## start
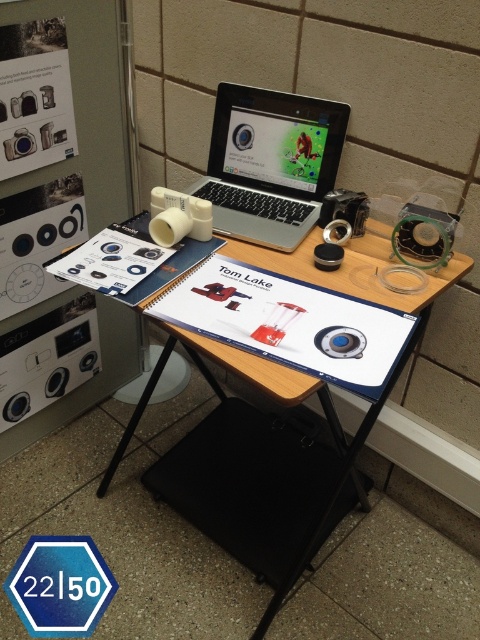
You are setting up a photography display and need to place a large photography manual next to the wooden table at center and the silver metallic laptop at center. Given that the manual is 1.2 meters wide, will there be enough space on the table to accommodate it alongside both objects?

The wooden table at center is larger in size than the silver metallic laptop at center, but the exact dimensions of the table aren t provided. However, since the manual is 1.2 meters wide and the table is larger than the laptop, it might have sufficient space. However, without knowing the table s full dimensions, it s uncertain if it can fit the manual alongside both objects.

You are a photographer setting up your equipment. You need to place a new camera lens on the wooden table at center. However, you notice the silver metallic laptop at center is in the way. Can you move the laptop to the side to make space without moving the table?

The wooden table at center is closer to the viewer than the silver metallic laptop at center, so you can move the laptop to the side to make space since it is behind the table.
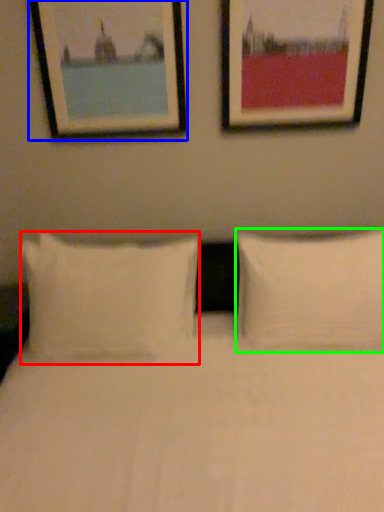
Question: Based on their relative distances, which object is farther from pillow (highlighted by a red box)? Choose from picture frame (highlighted by a blue box) and pillow (highlighted by a green box).

Choices:
 (A) picture frame
 (B) pillow

Answer: (A)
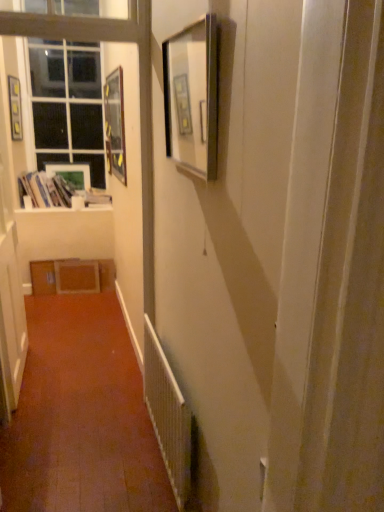
Question: Can you confirm if white textured radiator at lower center is smaller than matte wooden picture frame at upper left, placed as the first picture frame when sorted from back to front?

Choices:
 (A) yes
 (B) no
## end
| Goal |
Output every line of the data above that contains the string "need". Matching is case-sensitive.

| Reply |
You are setting up a photography display and need to place a large photography manual next to the wooden table at center and the silver metallic laptop at center. Given that the manual is 1.2 meters wide, will there be enough space on the table to accommodate it alongside both objects?
You are a photographer setting up your equipment. You need to place a new camera lens on the wooden table at center. However, you notice the silver metallic laptop at center is in the way. Can you move the laptop to the side to make space without moving the table?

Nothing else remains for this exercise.